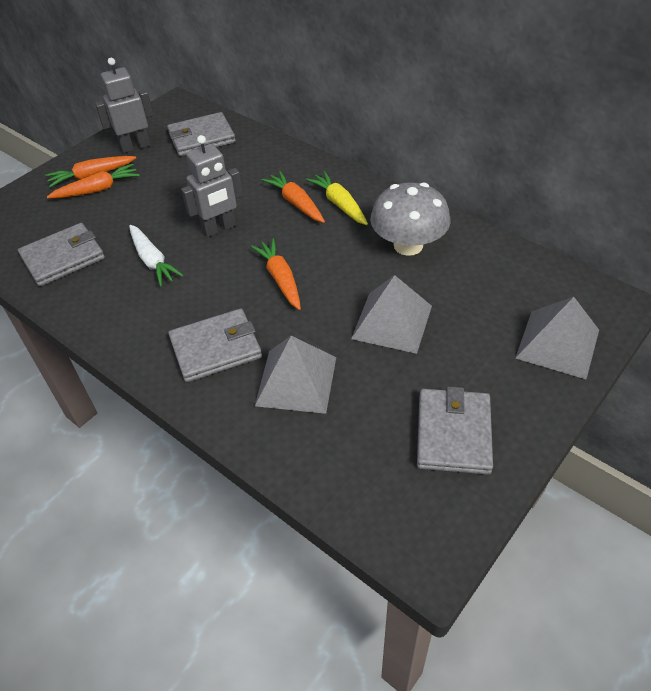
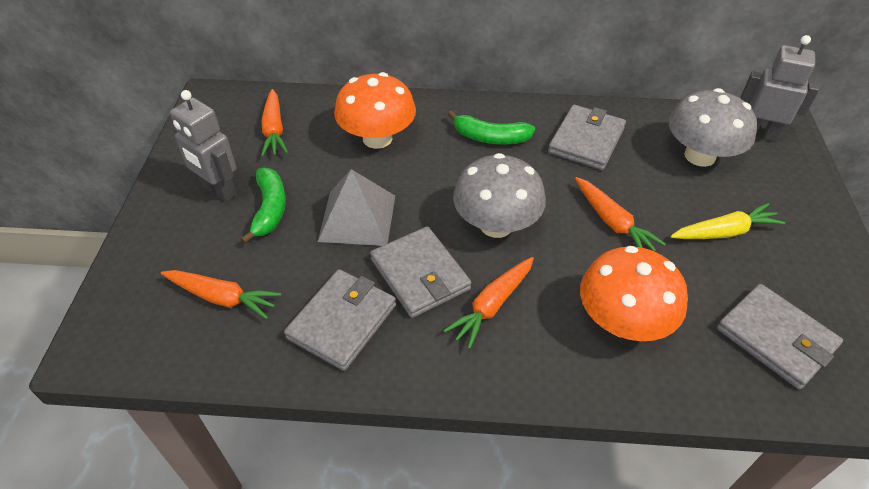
green banana: 0 -> 2
grey mushroom: 1 -> 2
grey pyramid: 3 -> 1
orange mushroom: 0 -> 2
white carrot: 1 -> 0

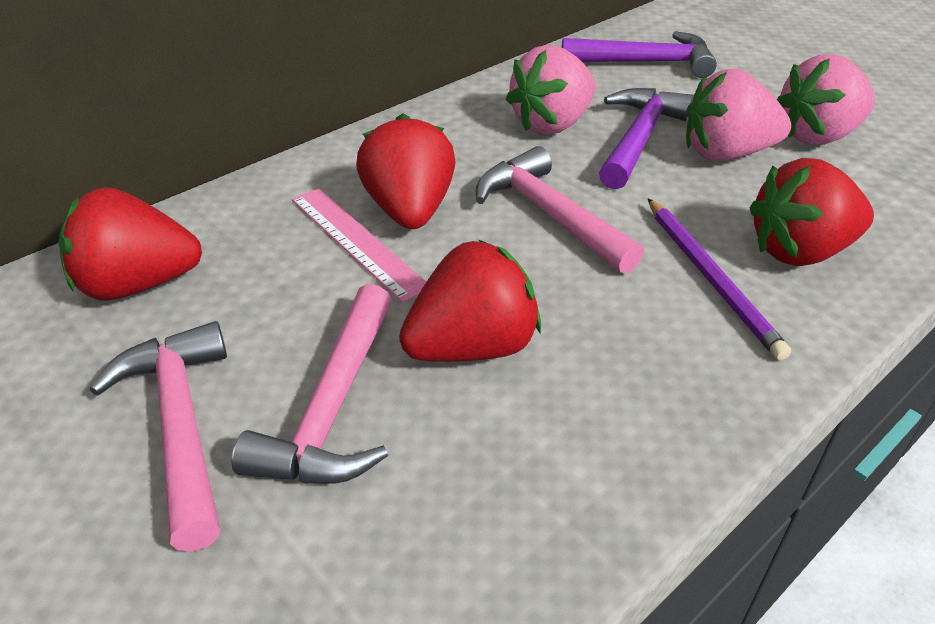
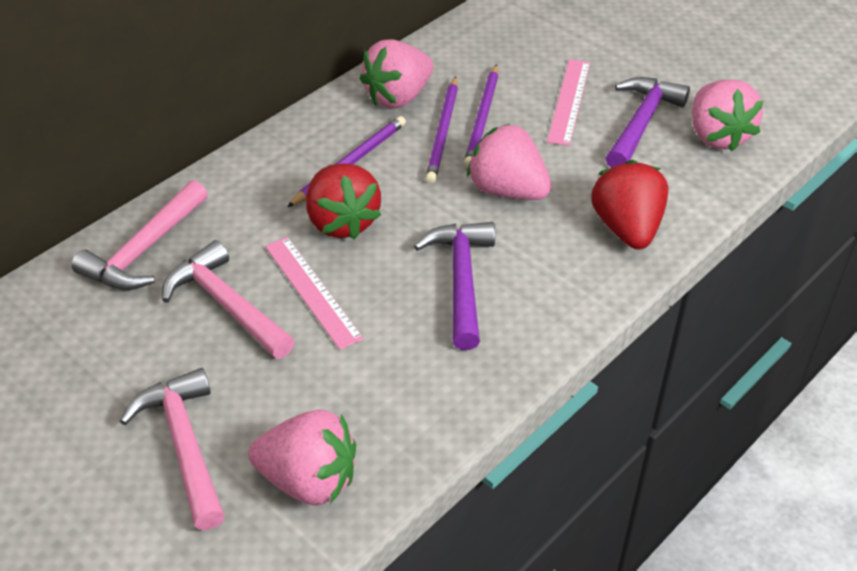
pink ruler: 1 -> 2
pink strawberry: 3 -> 4
purple pencil: 1 -> 3
red strawberry: 4 -> 2

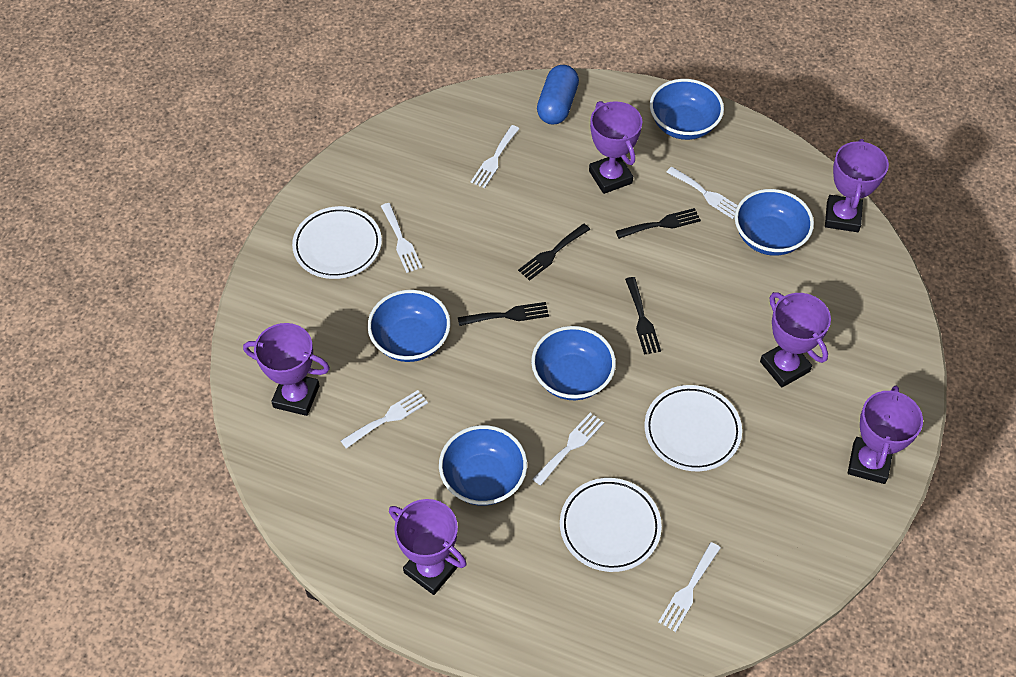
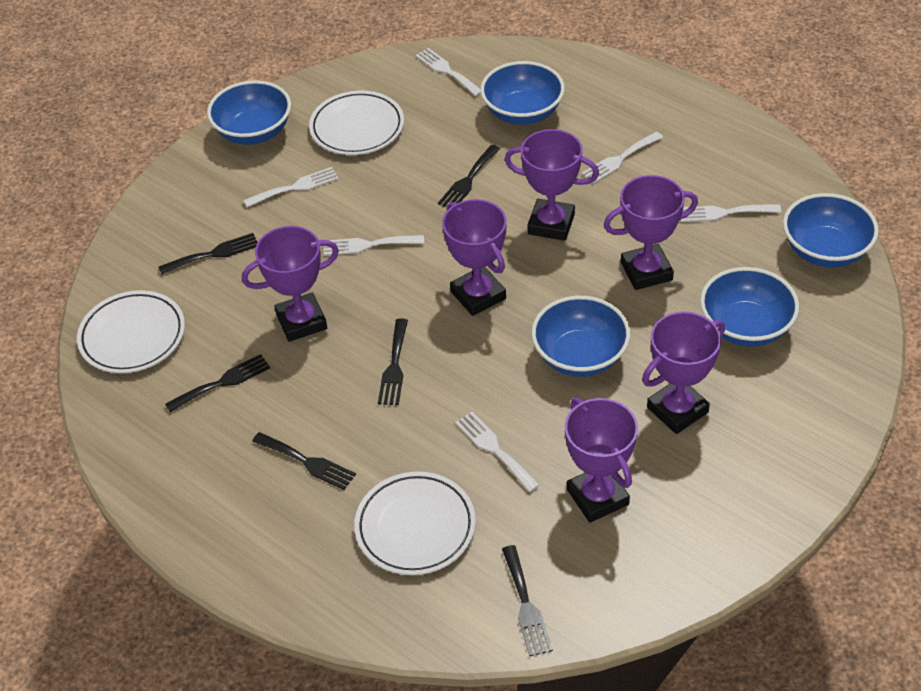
black fork: 4 -> 6
blue capsule: 1 -> 0

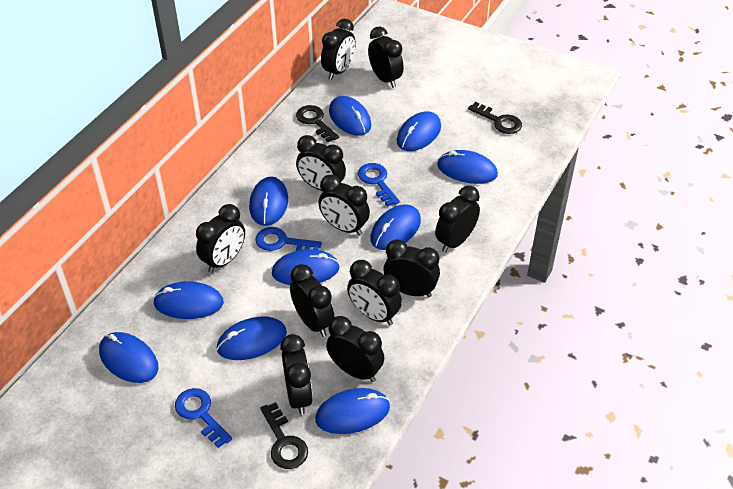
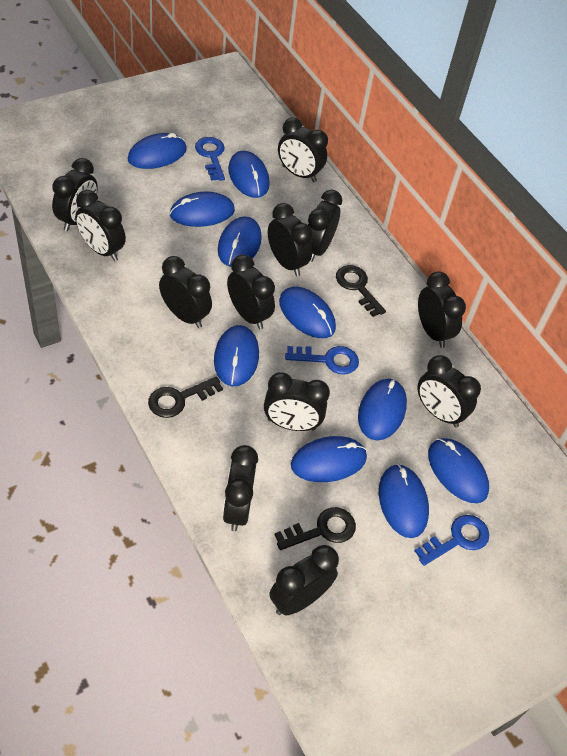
black clock: 11 -> 12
※
» **Activity**
Line count for "mushroom": state how many lines of the records contain it, and give only the number.

» **Written response**
2